Look through the records below for the word "PMOS". Report how many lines have it, and only that number.

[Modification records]
────────────────────────────────────────

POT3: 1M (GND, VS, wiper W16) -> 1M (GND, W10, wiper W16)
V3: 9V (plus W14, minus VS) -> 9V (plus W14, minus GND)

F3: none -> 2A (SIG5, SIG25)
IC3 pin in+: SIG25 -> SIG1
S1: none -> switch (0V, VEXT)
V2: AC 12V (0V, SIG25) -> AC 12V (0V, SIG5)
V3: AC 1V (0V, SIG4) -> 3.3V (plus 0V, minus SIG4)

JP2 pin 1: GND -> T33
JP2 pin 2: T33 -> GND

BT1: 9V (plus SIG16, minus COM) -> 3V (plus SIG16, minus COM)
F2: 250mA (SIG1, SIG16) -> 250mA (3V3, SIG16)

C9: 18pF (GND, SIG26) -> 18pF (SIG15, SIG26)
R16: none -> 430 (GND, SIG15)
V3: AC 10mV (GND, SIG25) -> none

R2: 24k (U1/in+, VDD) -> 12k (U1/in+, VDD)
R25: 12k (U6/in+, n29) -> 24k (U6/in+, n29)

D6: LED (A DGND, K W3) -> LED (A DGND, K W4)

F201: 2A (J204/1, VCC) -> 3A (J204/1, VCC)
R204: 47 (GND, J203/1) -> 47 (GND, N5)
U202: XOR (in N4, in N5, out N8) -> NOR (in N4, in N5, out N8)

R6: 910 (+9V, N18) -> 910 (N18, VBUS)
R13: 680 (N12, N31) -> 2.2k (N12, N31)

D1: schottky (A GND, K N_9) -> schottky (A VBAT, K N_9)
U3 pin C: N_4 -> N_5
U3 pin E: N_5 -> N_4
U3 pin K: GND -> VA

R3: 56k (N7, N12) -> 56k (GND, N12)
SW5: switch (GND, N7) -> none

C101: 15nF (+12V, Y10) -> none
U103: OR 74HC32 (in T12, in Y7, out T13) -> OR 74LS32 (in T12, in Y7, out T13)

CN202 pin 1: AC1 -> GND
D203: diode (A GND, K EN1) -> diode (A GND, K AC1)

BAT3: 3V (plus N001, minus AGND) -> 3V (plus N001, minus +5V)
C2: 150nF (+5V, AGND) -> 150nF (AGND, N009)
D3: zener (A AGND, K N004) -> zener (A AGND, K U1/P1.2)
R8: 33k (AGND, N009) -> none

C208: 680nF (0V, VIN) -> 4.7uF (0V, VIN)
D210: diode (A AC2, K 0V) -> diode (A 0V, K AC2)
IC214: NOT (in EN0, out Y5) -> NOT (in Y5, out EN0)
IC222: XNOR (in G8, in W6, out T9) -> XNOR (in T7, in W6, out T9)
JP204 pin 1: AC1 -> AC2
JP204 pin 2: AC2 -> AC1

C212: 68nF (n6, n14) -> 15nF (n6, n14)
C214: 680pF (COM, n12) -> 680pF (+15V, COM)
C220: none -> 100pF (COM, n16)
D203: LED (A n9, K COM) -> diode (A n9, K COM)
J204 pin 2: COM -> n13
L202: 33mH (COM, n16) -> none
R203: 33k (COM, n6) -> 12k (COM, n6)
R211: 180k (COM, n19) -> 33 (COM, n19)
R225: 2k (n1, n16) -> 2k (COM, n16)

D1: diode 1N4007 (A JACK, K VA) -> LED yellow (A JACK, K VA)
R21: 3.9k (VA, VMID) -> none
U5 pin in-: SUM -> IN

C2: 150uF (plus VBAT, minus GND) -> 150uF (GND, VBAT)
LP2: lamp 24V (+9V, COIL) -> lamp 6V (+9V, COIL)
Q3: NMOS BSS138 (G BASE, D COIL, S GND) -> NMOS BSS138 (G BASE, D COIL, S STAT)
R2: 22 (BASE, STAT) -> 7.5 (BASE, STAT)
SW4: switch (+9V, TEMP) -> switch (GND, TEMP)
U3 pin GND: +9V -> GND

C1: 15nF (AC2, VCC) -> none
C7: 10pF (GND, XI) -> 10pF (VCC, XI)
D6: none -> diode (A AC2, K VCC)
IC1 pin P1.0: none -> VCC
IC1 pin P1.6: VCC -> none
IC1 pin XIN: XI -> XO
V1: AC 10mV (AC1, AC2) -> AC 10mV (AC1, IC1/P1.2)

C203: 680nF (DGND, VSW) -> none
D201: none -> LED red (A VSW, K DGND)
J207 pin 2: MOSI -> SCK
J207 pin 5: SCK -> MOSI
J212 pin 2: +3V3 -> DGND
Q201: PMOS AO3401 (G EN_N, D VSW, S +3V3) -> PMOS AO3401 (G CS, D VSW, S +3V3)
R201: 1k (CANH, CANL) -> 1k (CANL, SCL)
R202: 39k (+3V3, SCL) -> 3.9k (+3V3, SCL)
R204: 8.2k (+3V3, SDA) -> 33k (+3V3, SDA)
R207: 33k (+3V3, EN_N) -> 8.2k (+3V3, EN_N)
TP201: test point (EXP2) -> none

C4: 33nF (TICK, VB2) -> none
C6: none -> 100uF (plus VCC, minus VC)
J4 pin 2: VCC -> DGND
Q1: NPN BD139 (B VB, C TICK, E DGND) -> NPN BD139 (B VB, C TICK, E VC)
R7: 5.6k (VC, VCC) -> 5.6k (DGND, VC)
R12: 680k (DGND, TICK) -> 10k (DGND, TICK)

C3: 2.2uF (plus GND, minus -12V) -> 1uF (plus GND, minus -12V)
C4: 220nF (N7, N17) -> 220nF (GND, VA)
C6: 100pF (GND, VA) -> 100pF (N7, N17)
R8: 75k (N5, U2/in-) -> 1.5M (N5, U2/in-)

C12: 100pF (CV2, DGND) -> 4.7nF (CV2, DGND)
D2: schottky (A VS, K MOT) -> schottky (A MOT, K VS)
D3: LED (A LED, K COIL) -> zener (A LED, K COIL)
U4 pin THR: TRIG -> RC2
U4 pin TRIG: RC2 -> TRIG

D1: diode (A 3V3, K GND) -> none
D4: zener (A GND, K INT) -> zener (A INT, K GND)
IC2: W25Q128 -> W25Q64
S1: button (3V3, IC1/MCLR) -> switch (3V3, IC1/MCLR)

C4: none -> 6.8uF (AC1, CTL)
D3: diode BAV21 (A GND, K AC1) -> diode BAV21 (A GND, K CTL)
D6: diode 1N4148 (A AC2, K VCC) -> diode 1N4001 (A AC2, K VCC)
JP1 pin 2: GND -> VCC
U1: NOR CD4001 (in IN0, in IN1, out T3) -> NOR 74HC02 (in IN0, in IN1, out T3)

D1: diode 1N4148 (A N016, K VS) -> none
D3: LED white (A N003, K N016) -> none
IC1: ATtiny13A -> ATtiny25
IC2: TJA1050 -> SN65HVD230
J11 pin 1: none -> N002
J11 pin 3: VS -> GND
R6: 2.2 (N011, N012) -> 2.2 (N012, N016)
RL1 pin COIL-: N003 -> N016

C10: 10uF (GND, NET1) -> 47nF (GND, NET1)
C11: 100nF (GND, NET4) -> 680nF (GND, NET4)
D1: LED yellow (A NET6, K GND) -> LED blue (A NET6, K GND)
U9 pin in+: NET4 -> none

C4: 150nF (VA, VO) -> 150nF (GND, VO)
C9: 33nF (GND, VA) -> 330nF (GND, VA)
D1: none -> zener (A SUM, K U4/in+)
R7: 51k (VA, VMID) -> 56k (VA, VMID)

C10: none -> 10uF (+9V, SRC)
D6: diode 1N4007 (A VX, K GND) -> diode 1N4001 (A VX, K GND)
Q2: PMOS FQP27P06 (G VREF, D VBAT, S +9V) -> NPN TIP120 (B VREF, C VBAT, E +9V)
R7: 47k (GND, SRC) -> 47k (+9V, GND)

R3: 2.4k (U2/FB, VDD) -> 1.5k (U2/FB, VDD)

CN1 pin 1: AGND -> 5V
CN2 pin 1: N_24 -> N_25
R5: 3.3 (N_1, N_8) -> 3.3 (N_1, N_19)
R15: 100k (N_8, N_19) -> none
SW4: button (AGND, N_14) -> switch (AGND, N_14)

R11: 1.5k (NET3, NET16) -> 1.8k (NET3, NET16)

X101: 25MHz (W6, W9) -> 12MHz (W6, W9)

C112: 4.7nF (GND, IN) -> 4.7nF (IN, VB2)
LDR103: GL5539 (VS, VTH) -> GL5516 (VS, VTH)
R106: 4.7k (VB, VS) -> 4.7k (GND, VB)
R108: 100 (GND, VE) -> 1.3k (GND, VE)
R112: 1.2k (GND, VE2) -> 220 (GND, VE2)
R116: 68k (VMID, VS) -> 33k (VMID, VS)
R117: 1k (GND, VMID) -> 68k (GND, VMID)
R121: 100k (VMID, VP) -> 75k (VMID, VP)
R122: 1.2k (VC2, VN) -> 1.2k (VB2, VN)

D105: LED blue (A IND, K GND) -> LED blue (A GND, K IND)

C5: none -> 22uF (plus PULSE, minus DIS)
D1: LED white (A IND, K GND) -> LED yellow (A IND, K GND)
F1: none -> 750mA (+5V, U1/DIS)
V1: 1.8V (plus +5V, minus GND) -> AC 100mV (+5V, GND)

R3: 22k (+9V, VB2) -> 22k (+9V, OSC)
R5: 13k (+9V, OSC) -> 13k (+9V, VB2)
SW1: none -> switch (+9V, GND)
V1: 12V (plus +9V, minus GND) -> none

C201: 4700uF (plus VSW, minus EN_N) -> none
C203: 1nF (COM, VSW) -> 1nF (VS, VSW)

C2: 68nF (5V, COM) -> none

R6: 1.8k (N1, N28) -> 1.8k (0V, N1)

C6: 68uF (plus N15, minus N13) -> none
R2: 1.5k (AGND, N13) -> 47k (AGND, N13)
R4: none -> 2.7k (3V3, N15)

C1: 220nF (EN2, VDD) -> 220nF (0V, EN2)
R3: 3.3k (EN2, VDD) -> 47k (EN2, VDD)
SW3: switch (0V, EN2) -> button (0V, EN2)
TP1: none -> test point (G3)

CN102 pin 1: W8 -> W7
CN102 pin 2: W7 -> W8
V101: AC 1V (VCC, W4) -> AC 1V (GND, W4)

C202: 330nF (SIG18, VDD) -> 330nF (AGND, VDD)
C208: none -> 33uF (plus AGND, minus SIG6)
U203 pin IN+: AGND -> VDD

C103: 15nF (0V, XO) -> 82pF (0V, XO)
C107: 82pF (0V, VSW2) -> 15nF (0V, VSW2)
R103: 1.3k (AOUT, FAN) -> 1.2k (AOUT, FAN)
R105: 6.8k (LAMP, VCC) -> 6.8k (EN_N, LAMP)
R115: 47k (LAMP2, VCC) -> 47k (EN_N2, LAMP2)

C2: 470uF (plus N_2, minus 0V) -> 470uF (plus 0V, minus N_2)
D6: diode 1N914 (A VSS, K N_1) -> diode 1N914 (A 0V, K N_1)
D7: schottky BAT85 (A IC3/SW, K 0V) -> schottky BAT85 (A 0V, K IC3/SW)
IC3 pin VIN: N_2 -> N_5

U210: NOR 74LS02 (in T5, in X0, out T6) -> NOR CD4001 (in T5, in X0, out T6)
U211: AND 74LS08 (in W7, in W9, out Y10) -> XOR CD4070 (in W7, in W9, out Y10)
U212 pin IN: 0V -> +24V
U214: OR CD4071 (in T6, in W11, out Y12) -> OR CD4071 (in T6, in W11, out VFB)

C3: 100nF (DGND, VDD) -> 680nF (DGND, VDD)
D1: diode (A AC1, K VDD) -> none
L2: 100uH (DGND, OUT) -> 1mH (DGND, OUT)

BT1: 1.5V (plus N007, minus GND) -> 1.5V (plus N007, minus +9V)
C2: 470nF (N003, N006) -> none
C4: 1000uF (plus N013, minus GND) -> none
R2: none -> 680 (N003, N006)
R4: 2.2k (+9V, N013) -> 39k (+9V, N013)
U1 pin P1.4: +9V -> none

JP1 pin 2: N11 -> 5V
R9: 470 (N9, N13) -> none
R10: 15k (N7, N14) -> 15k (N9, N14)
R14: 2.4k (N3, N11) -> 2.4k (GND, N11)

────────────────────────────────────────

• Answer for the task:
2